Source data
# # # # # # #
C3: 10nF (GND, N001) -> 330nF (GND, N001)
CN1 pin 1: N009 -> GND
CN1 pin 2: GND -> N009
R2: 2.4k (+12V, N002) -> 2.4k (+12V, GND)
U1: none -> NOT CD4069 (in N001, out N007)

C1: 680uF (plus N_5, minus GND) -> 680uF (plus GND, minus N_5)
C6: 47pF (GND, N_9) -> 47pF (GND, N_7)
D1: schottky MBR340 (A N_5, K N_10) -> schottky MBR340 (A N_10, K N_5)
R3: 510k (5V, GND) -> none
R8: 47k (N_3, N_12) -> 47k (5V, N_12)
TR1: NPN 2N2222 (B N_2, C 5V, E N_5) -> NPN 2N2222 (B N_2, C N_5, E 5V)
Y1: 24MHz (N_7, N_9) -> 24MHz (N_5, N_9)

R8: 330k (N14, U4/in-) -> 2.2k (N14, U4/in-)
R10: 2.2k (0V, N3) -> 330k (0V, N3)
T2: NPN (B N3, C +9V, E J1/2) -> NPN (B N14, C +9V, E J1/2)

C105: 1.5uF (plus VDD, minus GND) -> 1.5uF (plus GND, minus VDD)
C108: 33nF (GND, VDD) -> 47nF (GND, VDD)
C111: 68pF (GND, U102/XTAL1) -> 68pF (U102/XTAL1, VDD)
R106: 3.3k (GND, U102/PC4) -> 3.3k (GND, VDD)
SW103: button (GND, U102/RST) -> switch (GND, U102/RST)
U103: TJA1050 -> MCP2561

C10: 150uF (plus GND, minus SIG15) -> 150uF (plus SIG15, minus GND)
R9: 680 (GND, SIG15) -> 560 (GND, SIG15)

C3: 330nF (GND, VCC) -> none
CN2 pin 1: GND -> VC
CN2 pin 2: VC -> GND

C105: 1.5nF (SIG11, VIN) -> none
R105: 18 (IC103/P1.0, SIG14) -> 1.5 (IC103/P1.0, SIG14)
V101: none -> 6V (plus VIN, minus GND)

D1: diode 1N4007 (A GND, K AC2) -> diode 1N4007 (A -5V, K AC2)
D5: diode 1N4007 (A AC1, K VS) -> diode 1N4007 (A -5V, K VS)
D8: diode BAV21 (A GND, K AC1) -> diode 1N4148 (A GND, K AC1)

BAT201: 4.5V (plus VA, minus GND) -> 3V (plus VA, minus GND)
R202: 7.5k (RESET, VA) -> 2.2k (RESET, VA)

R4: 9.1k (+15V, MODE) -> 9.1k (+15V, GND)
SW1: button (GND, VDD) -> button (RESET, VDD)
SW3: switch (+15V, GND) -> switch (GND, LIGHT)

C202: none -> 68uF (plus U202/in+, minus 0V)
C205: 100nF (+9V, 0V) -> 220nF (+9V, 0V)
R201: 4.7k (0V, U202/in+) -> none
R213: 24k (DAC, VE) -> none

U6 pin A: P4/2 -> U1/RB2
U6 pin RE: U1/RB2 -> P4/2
# # # # # # #
Among the entries above, copy exactly only the lines starting with the one containing "R8: 330k (N14, U4/in-) -> 2.2k (N14, U4/in-)" and going through the one containing "R202: 7.5k (RESET, VA) -> 2.2k (RESET, VA)", both ends included.

R8: 330k (N14, U4/in-) -> 2.2k (N14, U4/in-)
R10: 2.2k (0V, N3) -> 330k (0V, N3)
T2: NPN (B N3, C +9V, E J1/2) -> NPN (B N14, C +9V, E J1/2)

C105: 1.5uF (plus VDD, minus GND) -> 1.5uF (plus GND, minus VDD)
C108: 33nF (GND, VDD) -> 47nF (GND, VDD)
C111: 68pF (GND, U102/XTAL1) -> 68pF (U102/XTAL1, VDD)
R106: 3.3k (GND, U102/PC4) -> 3.3k (GND, VDD)
SW103: button (GND, U102/RST) -> switch (GND, U102/RST)
U103: TJA1050 -> MCP2561

C10: 150uF (plus GND, minus SIG15) -> 150uF (plus SIG15, minus GND)
R9: 680 (GND, SIG15) -> 560 (GND, SIG15)

C3: 330nF (GND, VCC) -> none
CN2 pin 1: GND -> VC
CN2 pin 2: VC -> GND

C105: 1.5nF (SIG11, VIN) -> none
R105: 18 (IC103/P1.0, SIG14) -> 1.5 (IC103/P1.0, SIG14)
V101: none -> 6V (plus VIN, minus GND)

D1: diode 1N4007 (A GND, K AC2) -> diode 1N4007 (A -5V, K AC2)
D5: diode 1N4007 (A AC1, K VS) -> diode 1N4007 (A -5V, K VS)
D8: diode BAV21 (A GND, K AC1) -> diode 1N4148 (A GND, K AC1)

BAT201: 4.5V (plus VA, minus GND) -> 3V (plus VA, minus GND)
R202: 7.5k (RESET, VA) -> 2.2k (RESET, VA)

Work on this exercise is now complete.